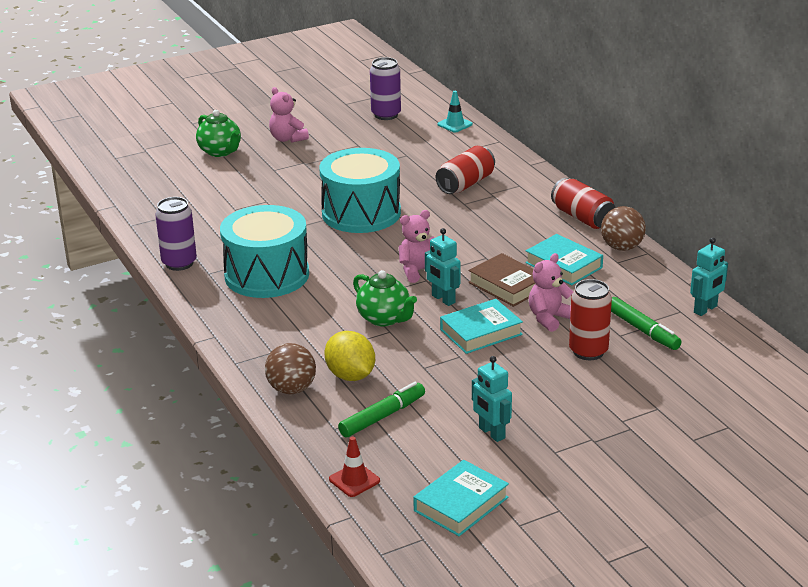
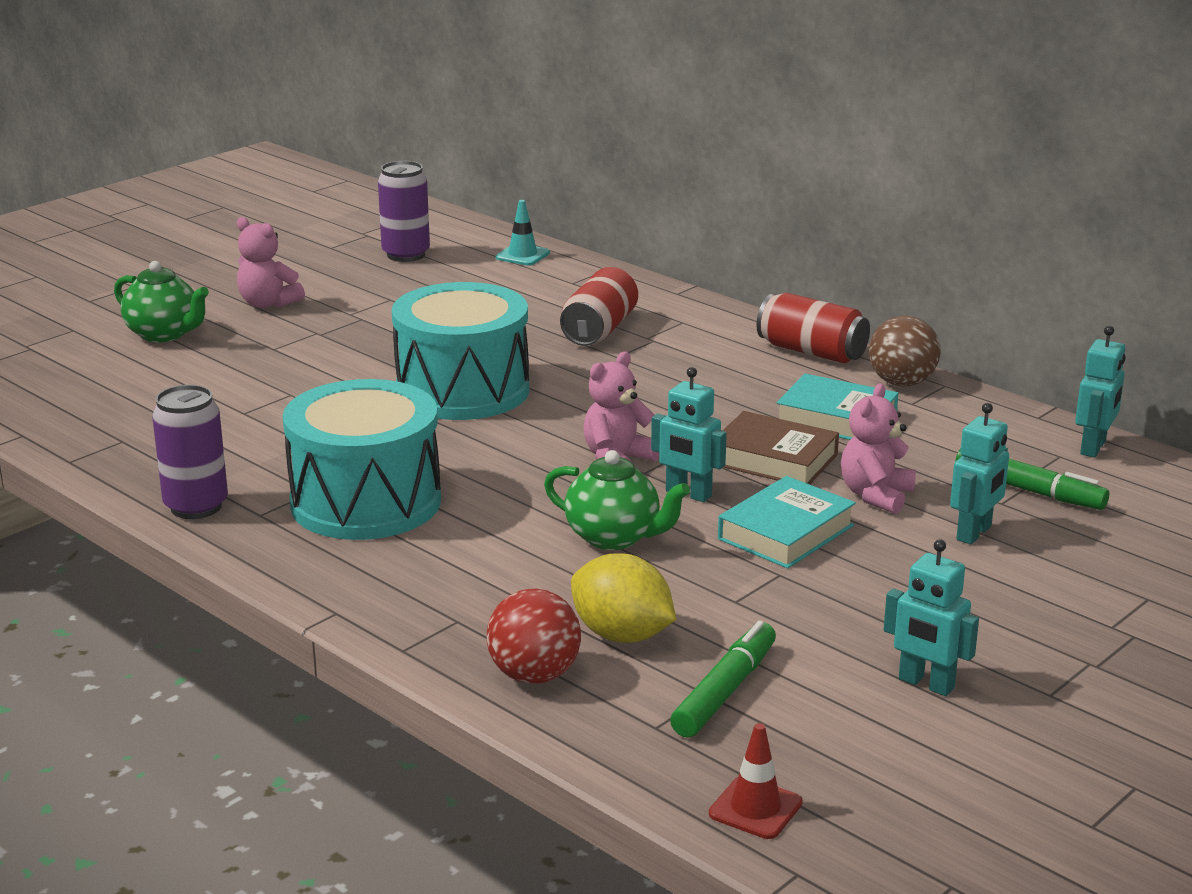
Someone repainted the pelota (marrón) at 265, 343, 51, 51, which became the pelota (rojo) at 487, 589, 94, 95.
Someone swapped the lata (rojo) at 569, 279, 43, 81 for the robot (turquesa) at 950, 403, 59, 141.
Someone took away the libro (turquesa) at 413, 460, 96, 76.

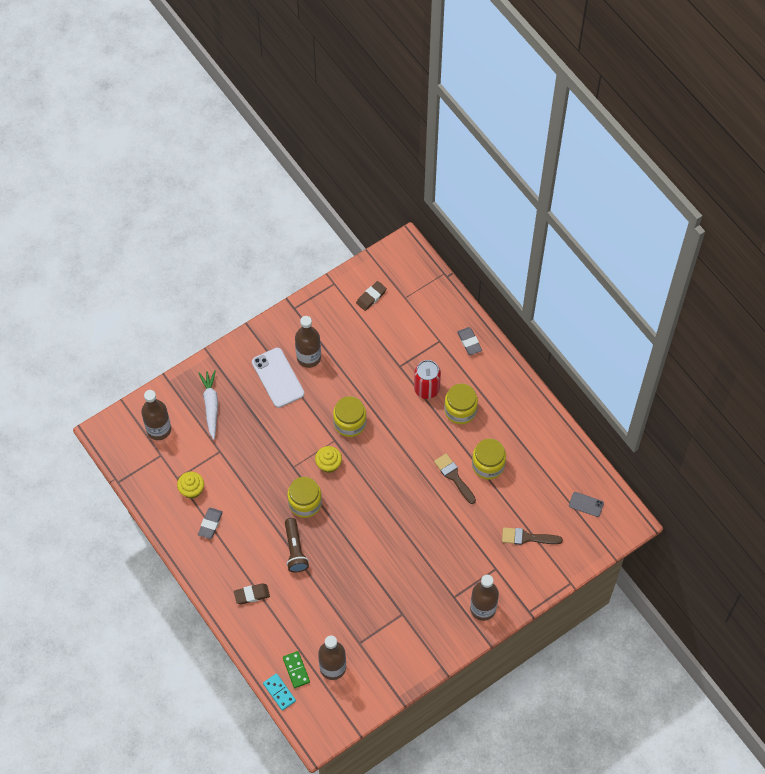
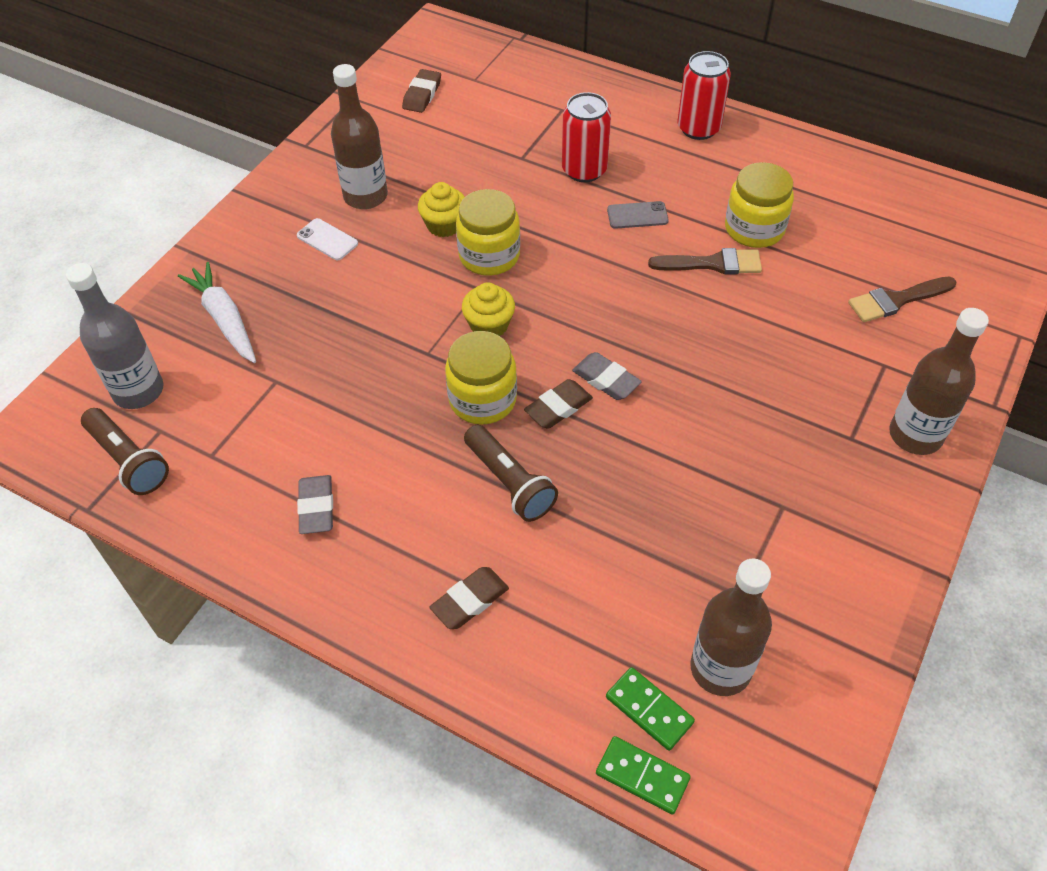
Someone repainted the botella (marrón) at 141, 390, 30, 50, which became the botella (gris) at 66, 263, 97, 146.
Someone put down the lámpara de mano (marrón) at 81, 408, 88, 87.
Someone scaled the móvil (blanco) at 252, 348, 52, 60 by 0.52.
Someone carried the magdalena (amarillo) from 177, 472, 27, 27 to 418, 182, 47, 55.
Someone put down the goma de borrar (marrón) at 524, 379, 69, 50.
Someone carried the goma de borrar (gris) from 457, 327, 25, 28 to 572, 352, 70, 48.
Someone repainted the ficha de dominó (turquesa) at 263, 673, 33, 38, which became the ficha de dominó (verde) at 596, 736, 95, 78.
Someone carried the móvil (gris) from 569, 492, 35, 25 to 607, 201, 62, 28.
Someone rotated the pincel (marrón) at 434, 453, 42, 51 by 150 degrees clockwise.
Someone put down the lata (rojo) at 677, 51, 54, 89.
Someone took away the tarro (amarillo) at 444, 383, 34, 41.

**WORK TASK**
Every line above must appear in the answer unchanged, and no picture may appear in it.

**THE ANSWER**
Someone repainted the pelota (marrón) at 265, 343, 51, 51, which became the pelota (rojo) at 487, 589, 94, 95.
Someone swapped the lata (rojo) at 569, 279, 43, 81 for the robot (turquesa) at 950, 403, 59, 141.
Someone took away the libro (turquesa) at 413, 460, 96, 76.

Someone repainted the botella (marrón) at 141, 390, 30, 50, which became the botella (gris) at 66, 263, 97, 146.
Someone put down the lámpara de mano (marrón) at 81, 408, 88, 87.
Someone scaled the móvil (blanco) at 252, 348, 52, 60 by 0.52.
Someone carried the magdalena (amarillo) from 177, 472, 27, 27 to 418, 182, 47, 55.
Someone put down the goma de borrar (marrón) at 524, 379, 69, 50.
Someone carried the goma de borrar (gris) from 457, 327, 25, 28 to 572, 352, 70, 48.
Someone repainted the ficha de dominó (turquesa) at 263, 673, 33, 38, which became the ficha de dominó (verde) at 596, 736, 95, 78.
Someone carried the móvil (gris) from 569, 492, 35, 25 to 607, 201, 62, 28.
Someone rotated the pincel (marrón) at 434, 453, 42, 51 by 150 degrees clockwise.
Someone put down the lata (rojo) at 677, 51, 54, 89.
Someone took away the tarro (amarillo) at 444, 383, 34, 41.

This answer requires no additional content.